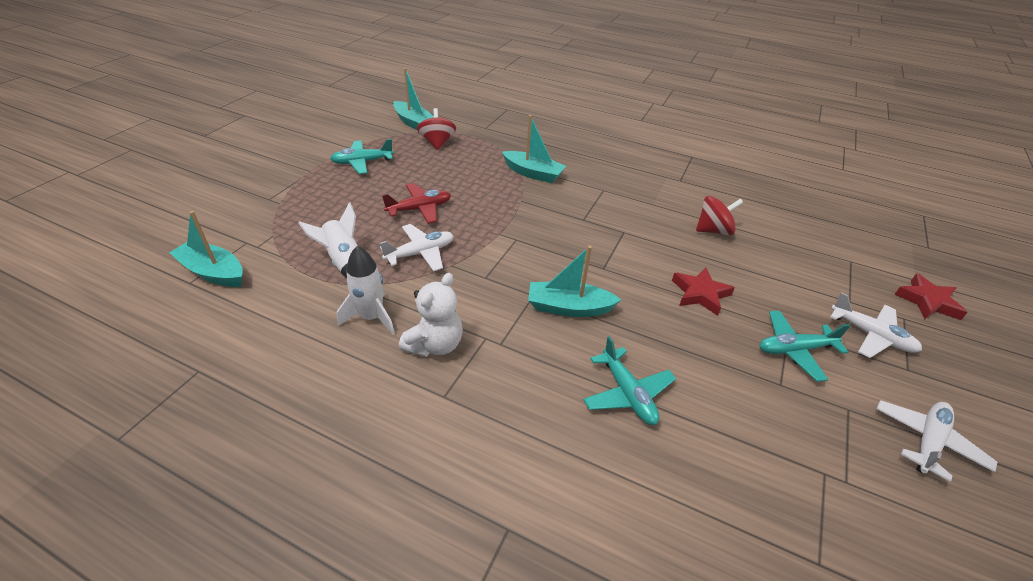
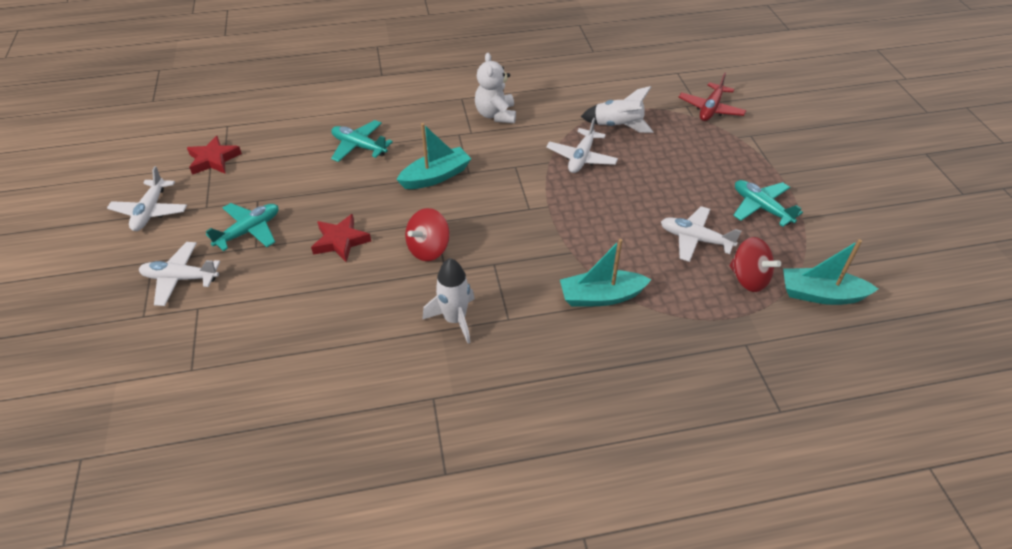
camera: 145 degrees right, 5 degrees up
(213, 272) = (677, 82): turquoise boat -> none
(362, 162) = (761, 207): turquoise plane -> turquoise plane turned 75 degrees counterclockwise
(371, 317) = (551, 108): white rocket -> white rocket (455, 319)
(420, 209) = (637, 191): red plane -> red plane (710, 109)
(432, 169) = (695, 239): none -> white plane
(713, 230) = (356, 327): red spinning top -> red spinning top (428, 249)
(927, 301) = (111, 353): red star -> red star (214, 159)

-=-=-

▶ **Exercise objective**
In the records above, find the line containing "(713, 230) = (356, 327): red"; please retype it and every line after it through the last line, exactly and with nothing else.

▶ **Exercise output**
(713, 230) = (356, 327): red spinning top -> red spinning top (428, 249)
(927, 301) = (111, 353): red star -> red star (214, 159)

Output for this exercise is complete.